__What this task involves__: The answer is the data below, repeated exactly, with no pictures included.

Spatial reasoning data:
********
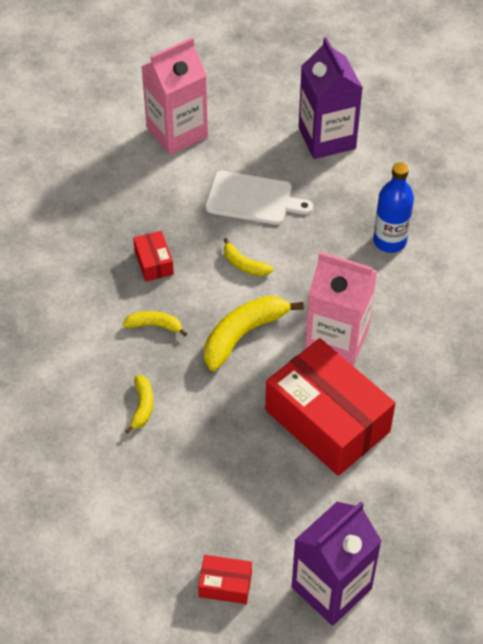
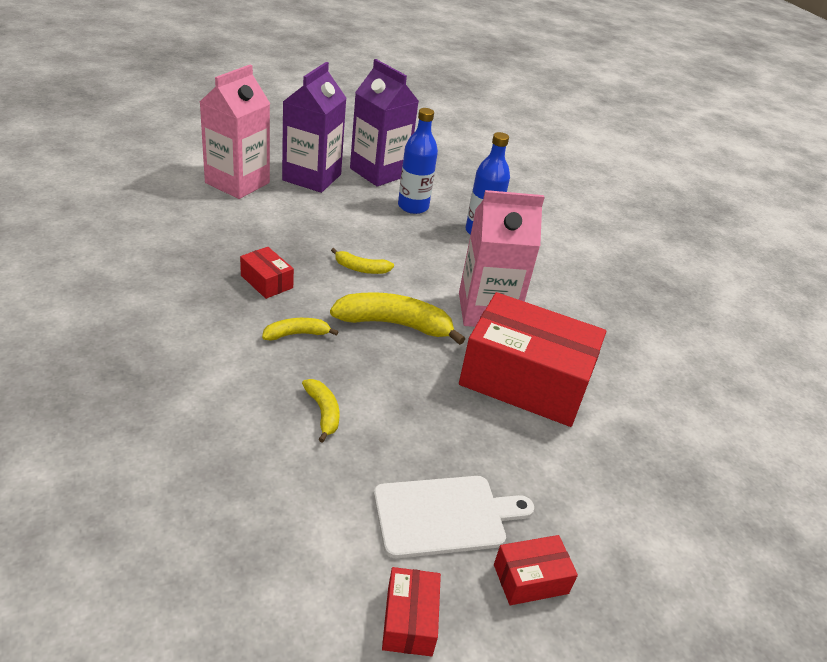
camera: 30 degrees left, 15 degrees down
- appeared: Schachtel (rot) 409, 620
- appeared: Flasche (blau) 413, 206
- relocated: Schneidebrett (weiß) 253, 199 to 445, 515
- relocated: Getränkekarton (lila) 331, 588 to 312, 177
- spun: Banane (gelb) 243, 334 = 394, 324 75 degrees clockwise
********
__Answer to this problem__:
camera: 30 degrees left, 15 degrees down
- appeared: Schachtel (rot) 409, 620
- appeared: Flasche (blau) 413, 206
- relocated: Schneidebrett (weiß) 253, 199 to 445, 515
- relocated: Getränkekarton (lila) 331, 588 to 312, 177
- spun: Banane (gelb) 243, 334 = 394, 324 75 degrees clockwise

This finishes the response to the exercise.